Segment Open

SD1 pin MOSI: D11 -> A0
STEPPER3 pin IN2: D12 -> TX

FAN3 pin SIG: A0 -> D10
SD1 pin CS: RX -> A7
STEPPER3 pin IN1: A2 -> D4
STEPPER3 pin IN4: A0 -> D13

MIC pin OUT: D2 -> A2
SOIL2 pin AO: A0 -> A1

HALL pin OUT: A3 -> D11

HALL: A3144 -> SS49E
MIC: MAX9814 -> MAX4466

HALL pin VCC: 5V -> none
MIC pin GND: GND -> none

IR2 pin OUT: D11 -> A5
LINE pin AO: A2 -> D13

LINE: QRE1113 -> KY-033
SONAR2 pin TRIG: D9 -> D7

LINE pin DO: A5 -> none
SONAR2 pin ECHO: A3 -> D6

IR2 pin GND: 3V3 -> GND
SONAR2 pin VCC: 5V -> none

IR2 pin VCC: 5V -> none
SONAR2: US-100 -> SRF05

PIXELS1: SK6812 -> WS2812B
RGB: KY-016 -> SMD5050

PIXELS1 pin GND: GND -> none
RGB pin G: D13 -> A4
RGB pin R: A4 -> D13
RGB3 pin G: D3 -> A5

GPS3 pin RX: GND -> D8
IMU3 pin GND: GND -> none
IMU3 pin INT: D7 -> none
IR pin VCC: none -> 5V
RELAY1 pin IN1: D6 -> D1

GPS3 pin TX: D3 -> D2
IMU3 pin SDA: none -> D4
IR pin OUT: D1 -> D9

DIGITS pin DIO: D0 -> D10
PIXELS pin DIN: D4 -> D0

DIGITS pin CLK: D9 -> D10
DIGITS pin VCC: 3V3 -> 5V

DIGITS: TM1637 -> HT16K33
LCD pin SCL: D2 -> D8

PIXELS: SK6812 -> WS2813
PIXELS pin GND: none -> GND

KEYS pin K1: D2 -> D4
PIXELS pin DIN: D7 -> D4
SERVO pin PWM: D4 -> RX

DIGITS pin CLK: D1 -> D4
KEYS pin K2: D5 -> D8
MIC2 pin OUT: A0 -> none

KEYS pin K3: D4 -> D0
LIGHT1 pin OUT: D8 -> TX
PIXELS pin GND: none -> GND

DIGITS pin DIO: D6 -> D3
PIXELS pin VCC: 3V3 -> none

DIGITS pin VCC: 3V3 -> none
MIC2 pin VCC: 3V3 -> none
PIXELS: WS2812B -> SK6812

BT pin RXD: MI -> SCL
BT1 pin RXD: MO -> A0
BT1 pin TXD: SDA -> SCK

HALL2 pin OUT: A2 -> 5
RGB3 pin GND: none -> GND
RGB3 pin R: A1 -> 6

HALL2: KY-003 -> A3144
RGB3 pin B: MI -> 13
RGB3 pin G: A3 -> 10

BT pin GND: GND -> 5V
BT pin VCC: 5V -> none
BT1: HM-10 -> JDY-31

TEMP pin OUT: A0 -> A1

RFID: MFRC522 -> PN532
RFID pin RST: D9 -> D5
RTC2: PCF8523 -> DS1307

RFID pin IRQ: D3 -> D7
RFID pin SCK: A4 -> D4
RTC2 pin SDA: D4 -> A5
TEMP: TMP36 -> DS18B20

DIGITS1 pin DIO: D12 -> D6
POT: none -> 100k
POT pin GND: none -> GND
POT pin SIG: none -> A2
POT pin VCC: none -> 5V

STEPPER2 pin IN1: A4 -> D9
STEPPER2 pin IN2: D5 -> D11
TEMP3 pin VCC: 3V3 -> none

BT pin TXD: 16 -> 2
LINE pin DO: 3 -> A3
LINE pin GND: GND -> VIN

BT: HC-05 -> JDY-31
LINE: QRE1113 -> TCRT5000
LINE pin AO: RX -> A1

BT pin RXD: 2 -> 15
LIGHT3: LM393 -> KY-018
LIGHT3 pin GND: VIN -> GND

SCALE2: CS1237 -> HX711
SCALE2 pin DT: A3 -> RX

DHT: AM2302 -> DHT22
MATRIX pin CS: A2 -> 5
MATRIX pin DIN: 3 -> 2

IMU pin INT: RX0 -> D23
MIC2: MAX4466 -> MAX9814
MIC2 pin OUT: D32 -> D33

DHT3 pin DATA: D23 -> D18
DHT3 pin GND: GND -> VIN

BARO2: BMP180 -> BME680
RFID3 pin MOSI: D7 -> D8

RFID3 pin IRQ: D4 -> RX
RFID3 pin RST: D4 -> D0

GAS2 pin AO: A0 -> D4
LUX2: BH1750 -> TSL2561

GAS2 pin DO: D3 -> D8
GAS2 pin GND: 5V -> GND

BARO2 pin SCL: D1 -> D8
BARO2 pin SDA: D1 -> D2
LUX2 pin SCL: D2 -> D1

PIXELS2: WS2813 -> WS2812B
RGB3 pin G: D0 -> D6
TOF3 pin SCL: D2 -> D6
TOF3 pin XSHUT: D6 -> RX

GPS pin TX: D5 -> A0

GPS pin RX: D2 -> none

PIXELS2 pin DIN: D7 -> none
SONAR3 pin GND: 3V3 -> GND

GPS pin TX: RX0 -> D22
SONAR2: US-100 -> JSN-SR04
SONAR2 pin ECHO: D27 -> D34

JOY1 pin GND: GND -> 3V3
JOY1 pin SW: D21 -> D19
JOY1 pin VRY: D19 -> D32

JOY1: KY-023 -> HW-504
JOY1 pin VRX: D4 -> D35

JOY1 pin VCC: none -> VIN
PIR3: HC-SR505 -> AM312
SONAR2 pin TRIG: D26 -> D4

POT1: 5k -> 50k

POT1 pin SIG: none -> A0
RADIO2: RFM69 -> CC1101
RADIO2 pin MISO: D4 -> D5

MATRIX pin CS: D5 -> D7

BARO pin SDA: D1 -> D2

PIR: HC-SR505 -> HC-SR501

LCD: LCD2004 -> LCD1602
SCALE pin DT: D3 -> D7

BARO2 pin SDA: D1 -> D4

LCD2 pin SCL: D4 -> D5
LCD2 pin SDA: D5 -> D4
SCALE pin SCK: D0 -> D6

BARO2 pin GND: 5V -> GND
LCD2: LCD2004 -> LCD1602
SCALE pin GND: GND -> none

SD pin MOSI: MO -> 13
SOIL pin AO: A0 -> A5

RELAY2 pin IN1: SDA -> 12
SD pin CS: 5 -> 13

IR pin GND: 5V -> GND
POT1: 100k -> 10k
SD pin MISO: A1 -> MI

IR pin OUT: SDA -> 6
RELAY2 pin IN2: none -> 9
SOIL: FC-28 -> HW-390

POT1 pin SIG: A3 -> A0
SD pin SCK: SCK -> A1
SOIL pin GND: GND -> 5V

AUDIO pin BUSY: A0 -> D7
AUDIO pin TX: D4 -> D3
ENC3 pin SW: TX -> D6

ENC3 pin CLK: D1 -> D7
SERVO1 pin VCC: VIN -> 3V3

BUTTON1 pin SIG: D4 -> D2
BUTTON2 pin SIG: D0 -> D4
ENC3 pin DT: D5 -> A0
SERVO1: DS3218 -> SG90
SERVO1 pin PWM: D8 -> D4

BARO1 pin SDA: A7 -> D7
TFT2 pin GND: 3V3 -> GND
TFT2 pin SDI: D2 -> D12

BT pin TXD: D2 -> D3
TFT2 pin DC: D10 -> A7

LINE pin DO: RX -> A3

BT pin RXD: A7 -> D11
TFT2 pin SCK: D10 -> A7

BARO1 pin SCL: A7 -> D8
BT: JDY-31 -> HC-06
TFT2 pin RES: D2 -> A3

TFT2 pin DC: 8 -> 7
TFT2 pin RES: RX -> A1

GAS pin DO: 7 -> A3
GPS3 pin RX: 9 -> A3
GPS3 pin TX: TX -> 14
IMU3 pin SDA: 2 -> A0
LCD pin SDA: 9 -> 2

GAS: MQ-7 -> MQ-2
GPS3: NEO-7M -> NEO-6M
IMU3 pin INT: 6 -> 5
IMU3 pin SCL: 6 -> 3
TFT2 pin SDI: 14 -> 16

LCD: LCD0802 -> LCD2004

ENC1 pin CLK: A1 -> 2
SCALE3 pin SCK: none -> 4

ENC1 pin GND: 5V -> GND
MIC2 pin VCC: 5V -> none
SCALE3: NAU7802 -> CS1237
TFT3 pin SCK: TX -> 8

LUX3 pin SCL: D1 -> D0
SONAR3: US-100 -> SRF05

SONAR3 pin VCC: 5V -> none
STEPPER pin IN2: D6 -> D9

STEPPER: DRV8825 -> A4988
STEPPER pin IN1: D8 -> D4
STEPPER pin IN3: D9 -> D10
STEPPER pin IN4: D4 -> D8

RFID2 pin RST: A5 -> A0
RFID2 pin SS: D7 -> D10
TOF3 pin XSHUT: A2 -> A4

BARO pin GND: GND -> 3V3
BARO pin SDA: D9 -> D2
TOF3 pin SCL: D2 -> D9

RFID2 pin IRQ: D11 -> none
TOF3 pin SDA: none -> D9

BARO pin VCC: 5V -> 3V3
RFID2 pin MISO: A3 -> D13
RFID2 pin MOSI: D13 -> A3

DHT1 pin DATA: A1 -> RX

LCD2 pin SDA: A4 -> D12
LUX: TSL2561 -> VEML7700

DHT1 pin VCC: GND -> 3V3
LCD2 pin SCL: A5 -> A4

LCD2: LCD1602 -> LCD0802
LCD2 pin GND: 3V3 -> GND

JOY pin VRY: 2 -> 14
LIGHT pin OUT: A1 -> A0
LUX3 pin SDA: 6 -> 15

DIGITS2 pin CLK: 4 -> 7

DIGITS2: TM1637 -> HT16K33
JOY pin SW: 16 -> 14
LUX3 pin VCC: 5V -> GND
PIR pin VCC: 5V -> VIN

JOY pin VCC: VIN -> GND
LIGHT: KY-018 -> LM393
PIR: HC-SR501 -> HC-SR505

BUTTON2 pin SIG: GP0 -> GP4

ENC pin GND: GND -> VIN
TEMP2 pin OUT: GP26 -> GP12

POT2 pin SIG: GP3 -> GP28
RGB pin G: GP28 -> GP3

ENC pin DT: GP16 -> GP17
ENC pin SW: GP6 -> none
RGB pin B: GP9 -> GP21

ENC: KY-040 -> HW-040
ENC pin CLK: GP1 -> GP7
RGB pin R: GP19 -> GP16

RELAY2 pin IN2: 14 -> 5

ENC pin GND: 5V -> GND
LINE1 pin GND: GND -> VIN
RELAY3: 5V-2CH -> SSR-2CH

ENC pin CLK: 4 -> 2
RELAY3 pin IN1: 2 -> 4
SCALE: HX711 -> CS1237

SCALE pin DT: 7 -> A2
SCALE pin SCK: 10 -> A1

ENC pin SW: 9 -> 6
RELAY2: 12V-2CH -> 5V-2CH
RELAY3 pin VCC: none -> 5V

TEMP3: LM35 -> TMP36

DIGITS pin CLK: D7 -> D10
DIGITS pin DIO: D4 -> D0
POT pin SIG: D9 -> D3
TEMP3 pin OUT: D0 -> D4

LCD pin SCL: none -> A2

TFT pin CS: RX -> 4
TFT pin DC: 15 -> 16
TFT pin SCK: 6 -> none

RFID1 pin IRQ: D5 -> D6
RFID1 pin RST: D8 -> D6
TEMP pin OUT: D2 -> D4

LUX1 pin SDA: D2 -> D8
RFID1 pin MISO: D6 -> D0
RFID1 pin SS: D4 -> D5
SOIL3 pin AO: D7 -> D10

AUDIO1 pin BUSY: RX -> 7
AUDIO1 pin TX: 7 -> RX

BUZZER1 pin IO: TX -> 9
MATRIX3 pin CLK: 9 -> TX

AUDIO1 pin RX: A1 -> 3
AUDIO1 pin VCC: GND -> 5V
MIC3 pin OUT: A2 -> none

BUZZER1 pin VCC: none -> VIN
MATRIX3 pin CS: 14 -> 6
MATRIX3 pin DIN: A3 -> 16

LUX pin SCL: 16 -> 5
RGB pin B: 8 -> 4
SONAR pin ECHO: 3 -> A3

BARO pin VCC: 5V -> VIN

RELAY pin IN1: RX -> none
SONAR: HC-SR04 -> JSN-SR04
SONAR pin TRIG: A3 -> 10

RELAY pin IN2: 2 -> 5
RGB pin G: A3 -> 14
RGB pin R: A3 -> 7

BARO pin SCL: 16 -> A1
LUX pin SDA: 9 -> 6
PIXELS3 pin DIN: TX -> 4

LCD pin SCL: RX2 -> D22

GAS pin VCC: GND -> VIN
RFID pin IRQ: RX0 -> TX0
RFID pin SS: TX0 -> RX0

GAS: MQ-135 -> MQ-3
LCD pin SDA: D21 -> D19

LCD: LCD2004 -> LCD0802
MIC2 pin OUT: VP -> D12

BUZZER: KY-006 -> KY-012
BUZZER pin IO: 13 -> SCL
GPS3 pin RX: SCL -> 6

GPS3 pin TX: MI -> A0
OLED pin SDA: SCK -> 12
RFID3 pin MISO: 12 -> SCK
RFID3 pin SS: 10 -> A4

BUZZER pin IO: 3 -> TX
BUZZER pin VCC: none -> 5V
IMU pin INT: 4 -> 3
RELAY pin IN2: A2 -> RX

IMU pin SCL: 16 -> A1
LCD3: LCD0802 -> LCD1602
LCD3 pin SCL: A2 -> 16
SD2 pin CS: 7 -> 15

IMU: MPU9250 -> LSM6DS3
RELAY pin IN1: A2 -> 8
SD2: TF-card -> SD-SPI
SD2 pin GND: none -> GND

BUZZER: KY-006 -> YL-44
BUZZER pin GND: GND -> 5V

Segment Closed

Work order >> Beginning at the top of the entries above, output each line exactly, and end with the line in which "RGB3 pin R: A1 -> 6" appears.

Written reply >>
SD1 pin MOSI: D11 -> A0
STEPPER3 pin IN2: D12 -> TX

FAN3 pin SIG: A0 -> D10
SD1 pin CS: RX -> A7
STEPPER3 pin IN1: A2 -> D4
STEPPER3 pin IN4: A0 -> D13

MIC pin OUT: D2 -> A2
SOIL2 pin AO: A0 -> A1

HALL pin OUT: A3 -> D11

HALL: A3144 -> SS49E
MIC: MAX9814 -> MAX4466

HALL pin VCC: 5V -> none
MIC pin GND: GND -> none

IR2 pin OUT: D11 -> A5
LINE pin AO: A2 -> D13

LINE: QRE1113 -> KY-033
SONAR2 pin TRIG: D9 -> D7

LINE pin DO: A5 -> none
SONAR2 pin ECHO: A3 -> D6

IR2 pin GND: 3V3 -> GND
SONAR2 pin VCC: 5V -> none

IR2 pin VCC: 5V -> none
SONAR2: US-100 -> SRF05

PIXELS1: SK6812 -> WS2812B
RGB: KY-016 -> SMD5050

PIXELS1 pin GND: GND -> none
RGB pin G: D13 -> A4
RGB pin R: A4 -> D13
RGB3 pin G: D3 -> A5

GPS3 pin RX: GND -> D8
IMU3 pin GND: GND -> none
IMU3 pin INT: D7 -> none
IR pin VCC: none -> 5V
RELAY1 pin IN1: D6 -> D1

GPS3 pin TX: D3 -> D2
IMU3 pin SDA: none -> D4
IR pin OUT: D1 -> D9

DIGITS pin DIO: D0 -> D10
PIXELS pin DIN: D4 -> D0

DIGITS pin CLK: D9 -> D10
DIGITS pin VCC: 3V3 -> 5V

DIGITS: TM1637 -> HT16K33
LCD pin SCL: D2 -> D8

PIXELS: SK6812 -> WS2813
PIXELS pin GND: none -> GND

KEYS pin K1: D2 -> D4
PIXELS pin DIN: D7 -> D4
SERVO pin PWM: D4 -> RX

DIGITS pin CLK: D1 -> D4
KEYS pin K2: D5 -> D8
MIC2 pin OUT: A0 -> none

KEYS pin K3: D4 -> D0
LIGHT1 pin OUT: D8 -> TX
PIXELS pin GND: none -> GND

DIGITS pin DIO: D6 -> D3
PIXELS pin VCC: 3V3 -> none

DIGITS pin VCC: 3V3 -> none
MIC2 pin VCC: 3V3 -> none
PIXELS: WS2812B -> SK6812

BT pin RXD: MI -> SCL
BT1 pin RXD: MO -> A0
BT1 pin TXD: SDA -> SCK

HALL2 pin OUT: A2 -> 5
RGB3 pin GND: none -> GND
RGB3 pin R: A1 -> 6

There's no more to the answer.